Before-and-after scene images
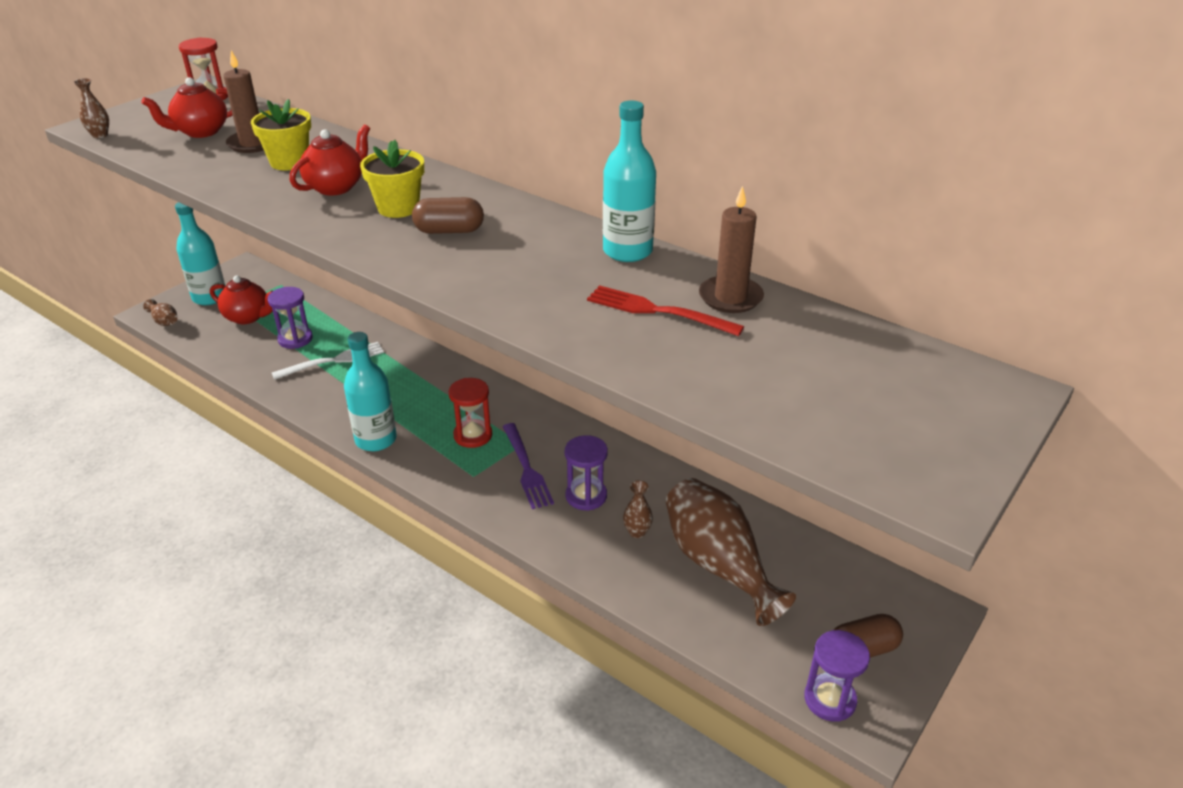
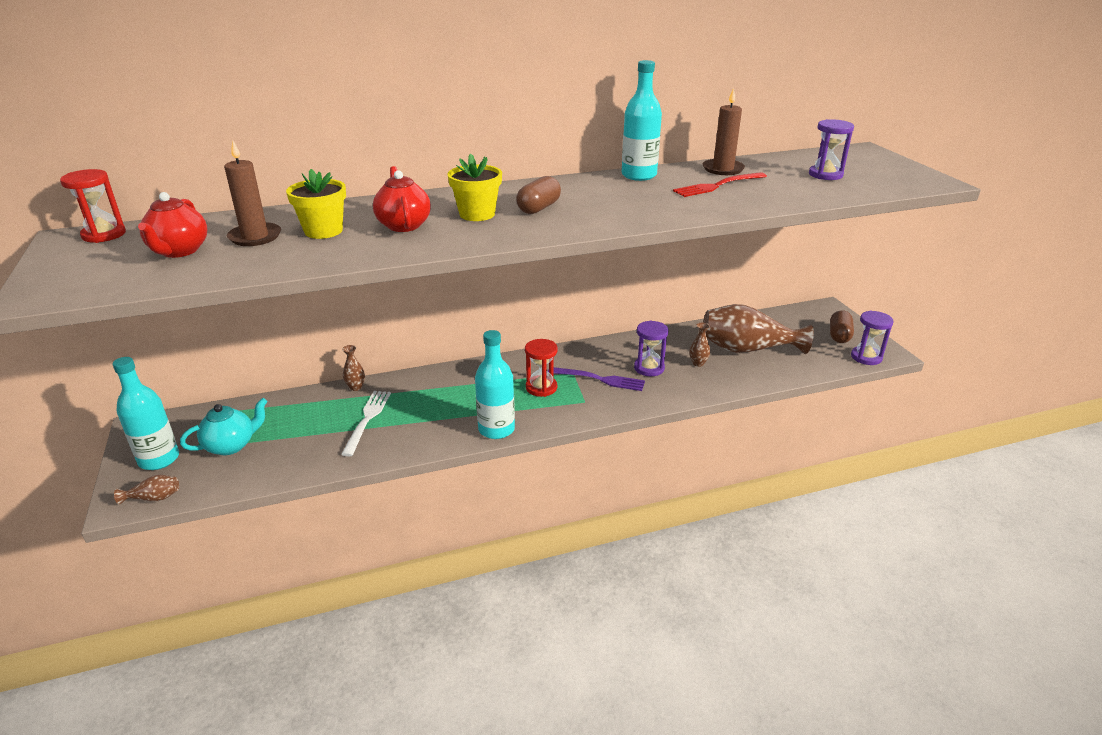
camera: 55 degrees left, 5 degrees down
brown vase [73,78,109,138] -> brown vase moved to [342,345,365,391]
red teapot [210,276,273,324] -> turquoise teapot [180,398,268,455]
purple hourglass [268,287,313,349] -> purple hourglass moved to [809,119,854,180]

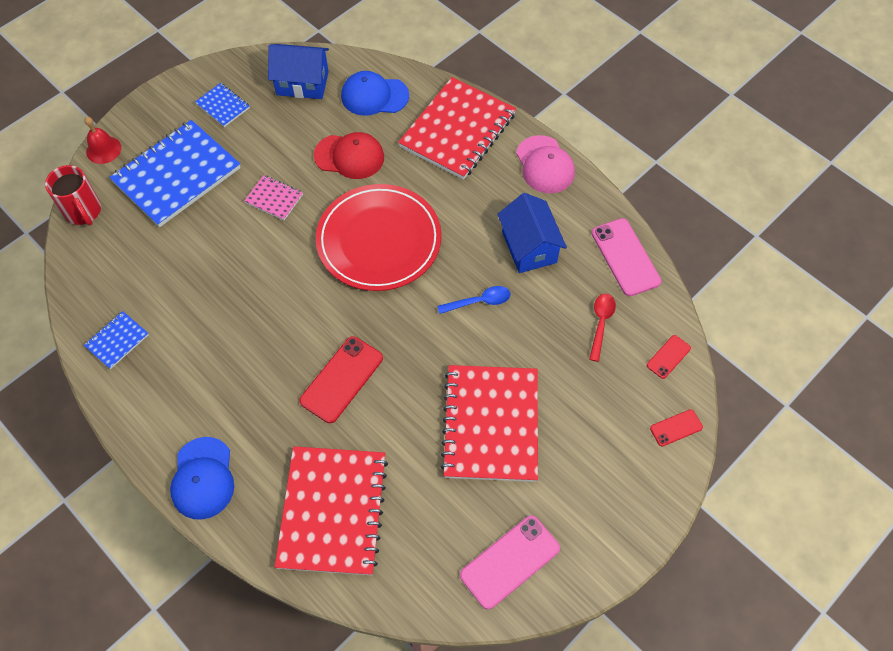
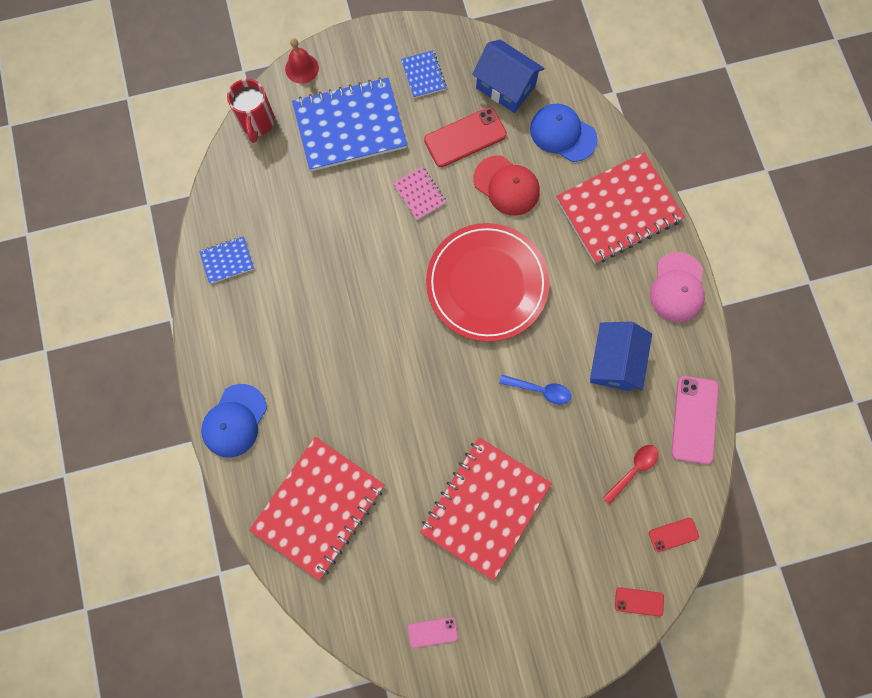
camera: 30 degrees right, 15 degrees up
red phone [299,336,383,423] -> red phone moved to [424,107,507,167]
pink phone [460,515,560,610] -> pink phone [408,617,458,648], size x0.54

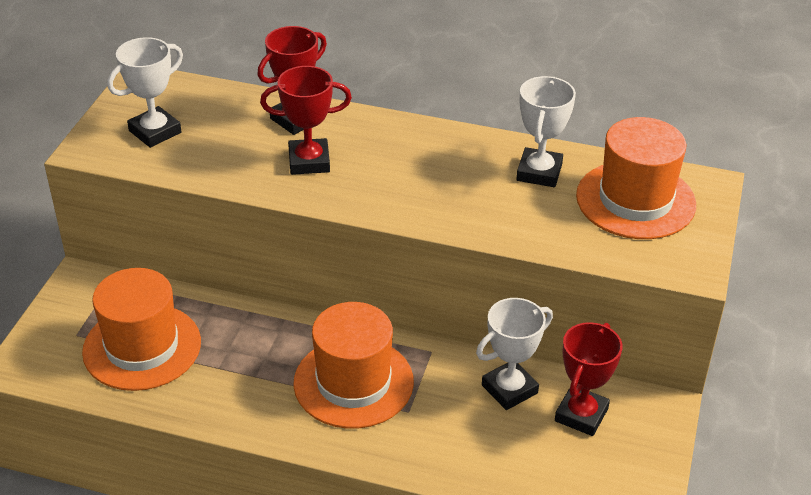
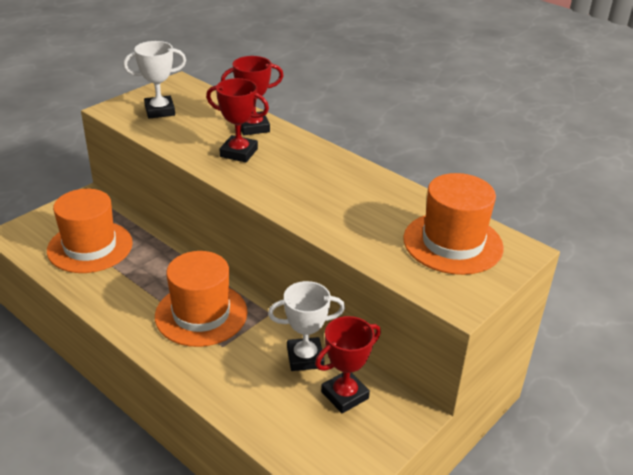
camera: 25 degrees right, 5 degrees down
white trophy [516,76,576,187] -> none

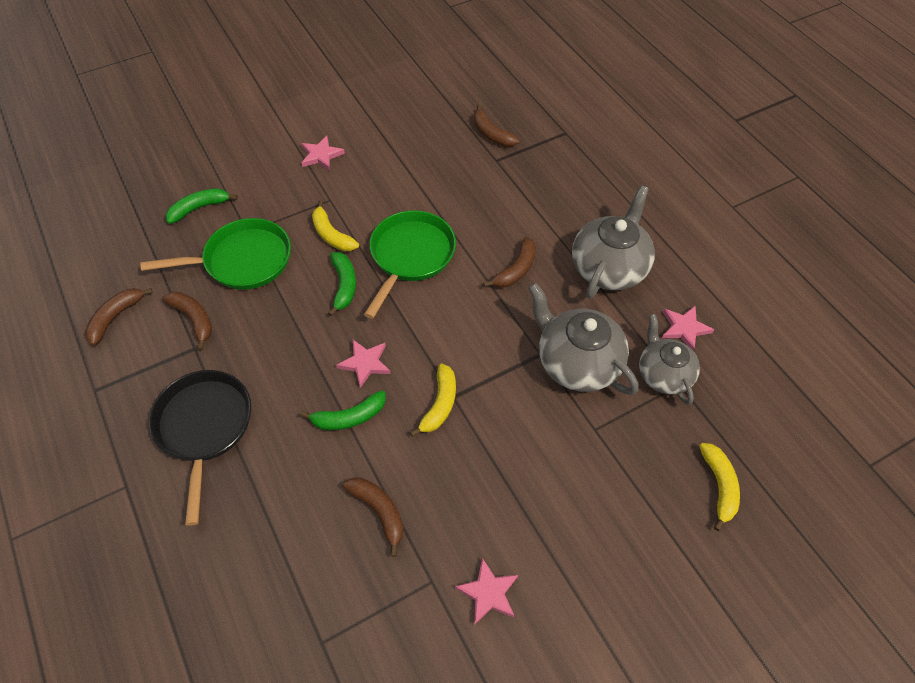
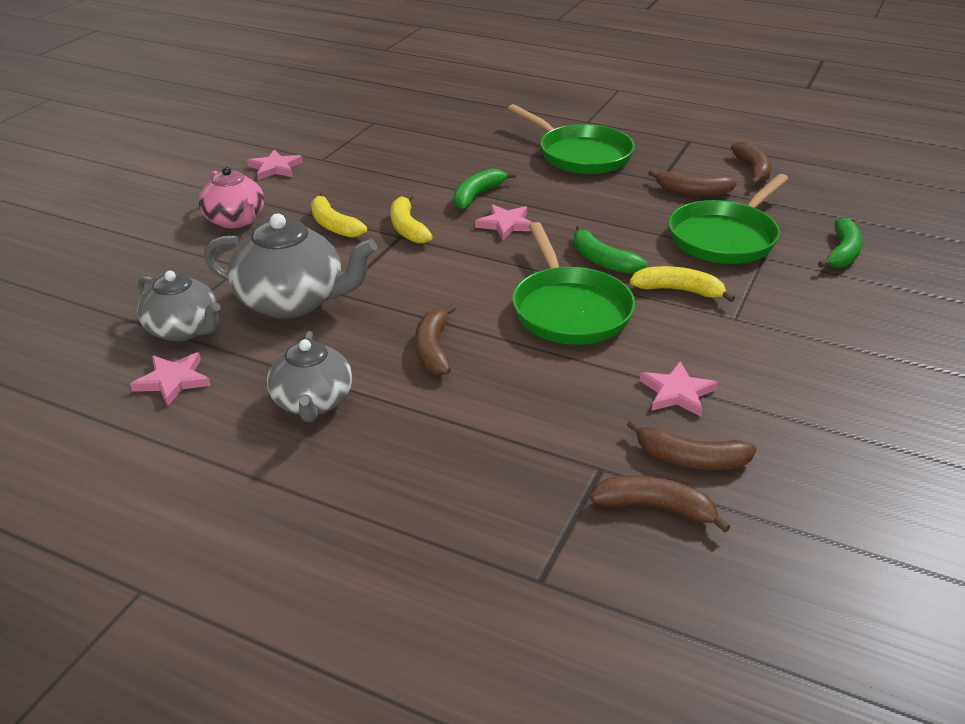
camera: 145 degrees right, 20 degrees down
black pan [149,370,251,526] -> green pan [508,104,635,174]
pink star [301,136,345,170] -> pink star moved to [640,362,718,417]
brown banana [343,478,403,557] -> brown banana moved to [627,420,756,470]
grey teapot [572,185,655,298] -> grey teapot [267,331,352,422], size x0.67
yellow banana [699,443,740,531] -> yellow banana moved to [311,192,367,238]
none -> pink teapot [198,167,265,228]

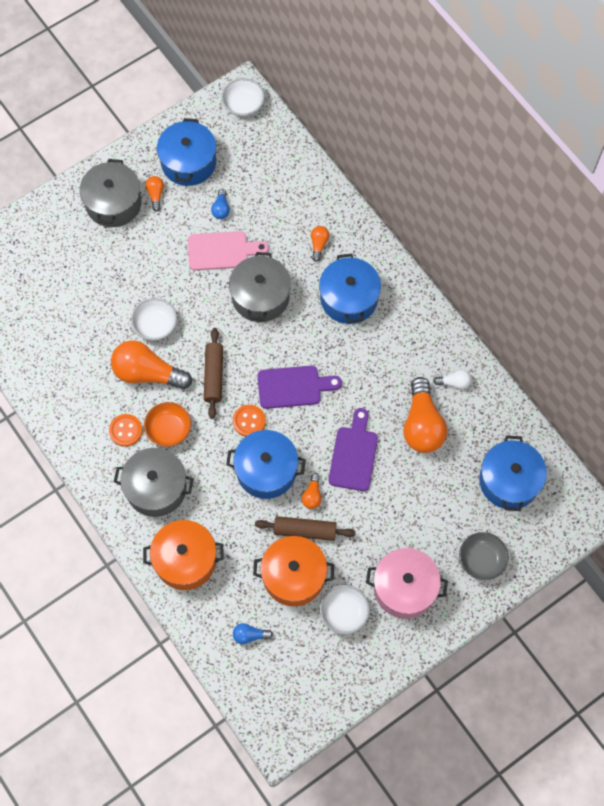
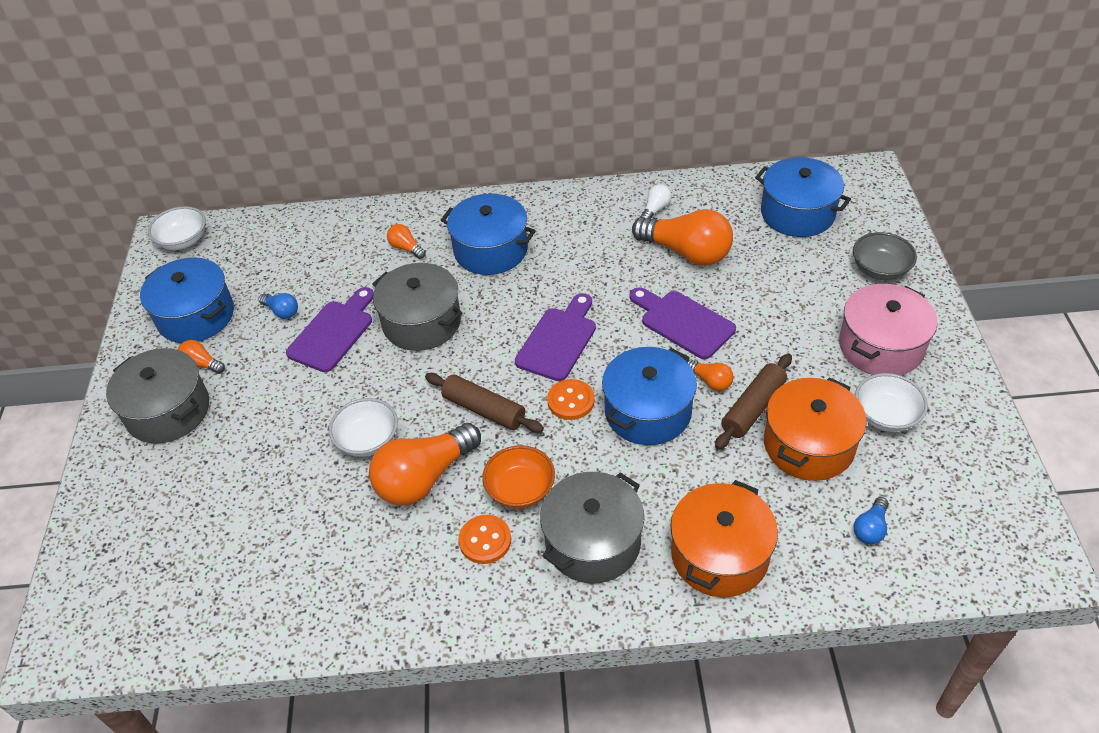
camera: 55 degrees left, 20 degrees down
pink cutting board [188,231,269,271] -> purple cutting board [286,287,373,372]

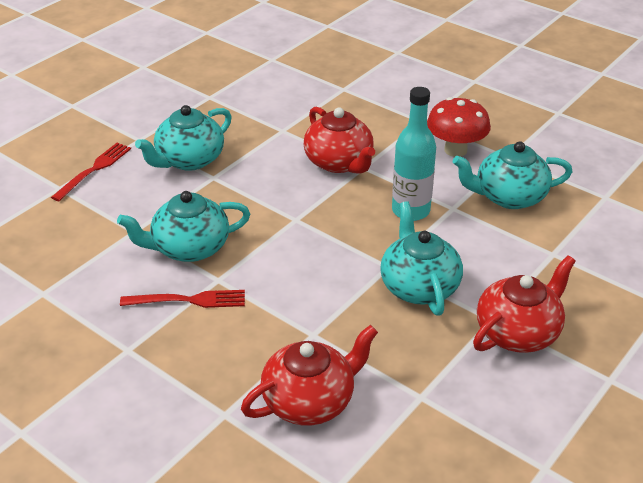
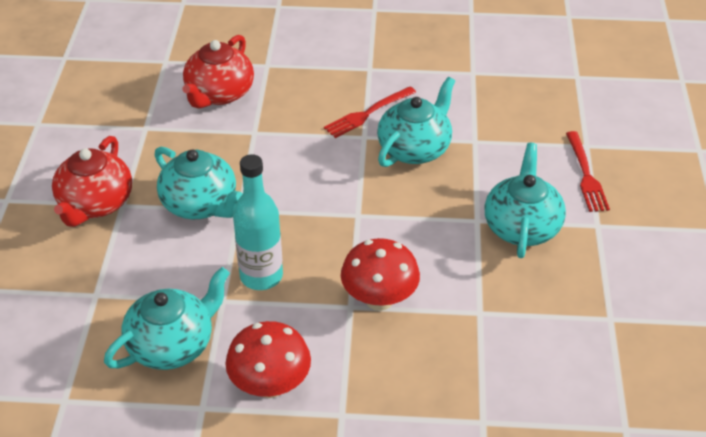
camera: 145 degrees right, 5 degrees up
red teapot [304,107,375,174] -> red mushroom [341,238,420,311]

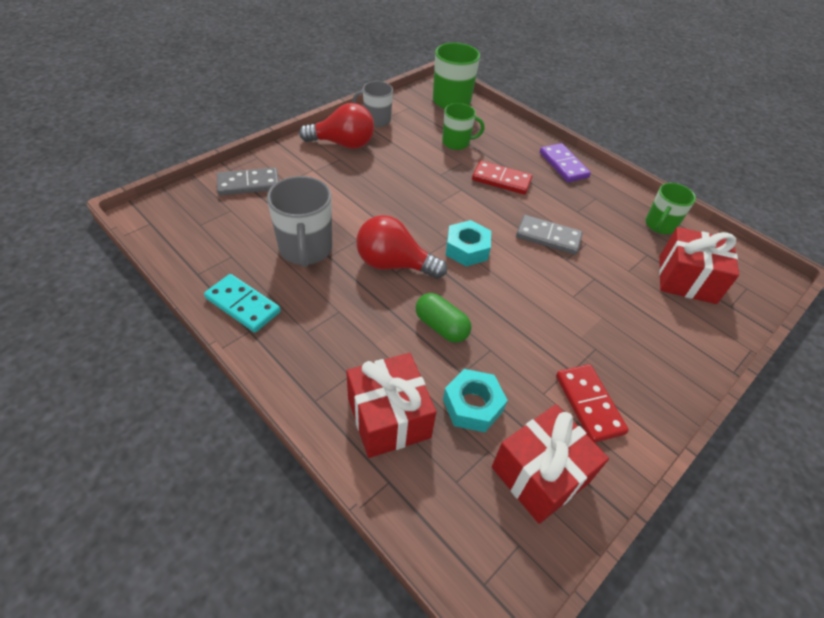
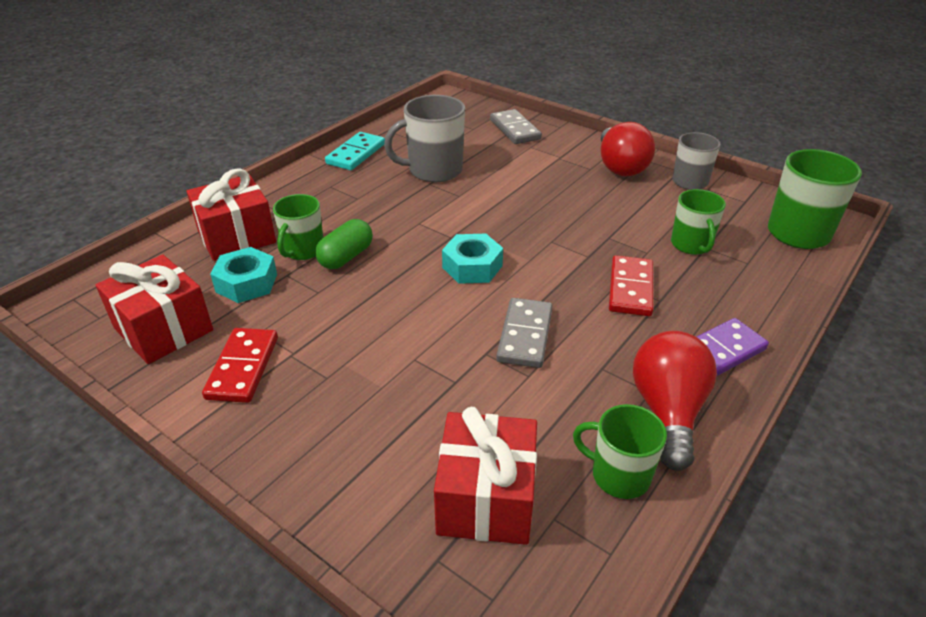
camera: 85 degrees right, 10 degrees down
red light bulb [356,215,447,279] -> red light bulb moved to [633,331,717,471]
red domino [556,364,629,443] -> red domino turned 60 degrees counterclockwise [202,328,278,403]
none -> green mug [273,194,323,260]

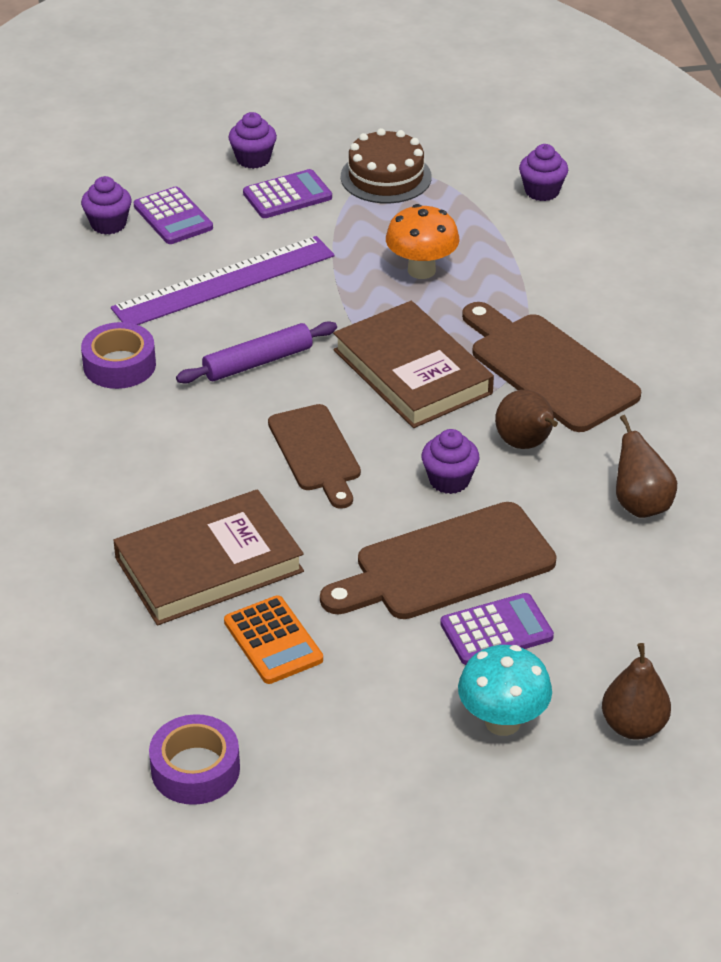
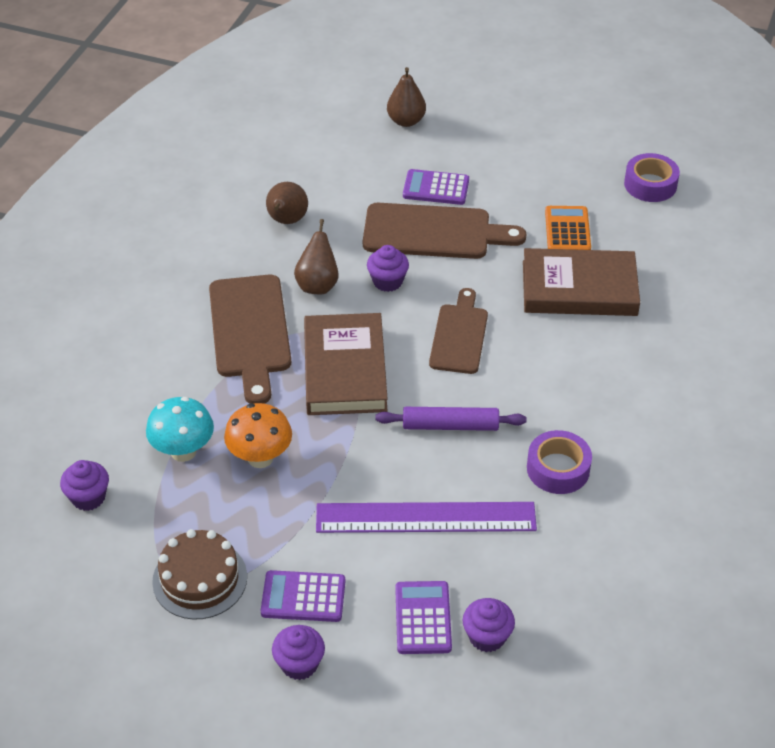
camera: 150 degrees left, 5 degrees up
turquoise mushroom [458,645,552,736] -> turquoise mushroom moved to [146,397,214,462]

What you have to do: Please transcribe exactly the line containing "camera: 145 degrees right, 20 degrees down" and every later line through the end of the records above, omitting pictures.

Output:
camera: 145 degrees right, 20 degrees down
black pan [149,370,251,526] -> green pan [508,104,635,174]
pink star [301,136,345,170] -> pink star moved to [640,362,718,417]
brown banana [343,478,403,557] -> brown banana moved to [627,420,756,470]
grey teapot [572,185,655,298] -> grey teapot [267,331,352,422], size x0.67
yellow banana [699,443,740,531] -> yellow banana moved to [311,192,367,238]
none -> pink teapot [198,167,265,228]

camera: 55 degrees left, 20 degrees down
pink cutting board [188,231,269,271] -> purple cutting board [286,287,373,372]

camera: 145 degrees right, 5 degrees up
red teapot [304,107,375,174] -> red mushroom [341,238,420,311]

camera: 85 degrees right, 10 degrees down
red light bulb [356,215,447,279] -> red light bulb moved to [633,331,717,471]
red domino [556,364,629,443] -> red domino turned 60 degrees counterclockwise [202,328,278,403]
none -> green mug [273,194,323,260]

camera: 150 degrees left, 5 degrees up
turquoise mushroom [458,645,552,736] -> turquoise mushroom moved to [146,397,214,462]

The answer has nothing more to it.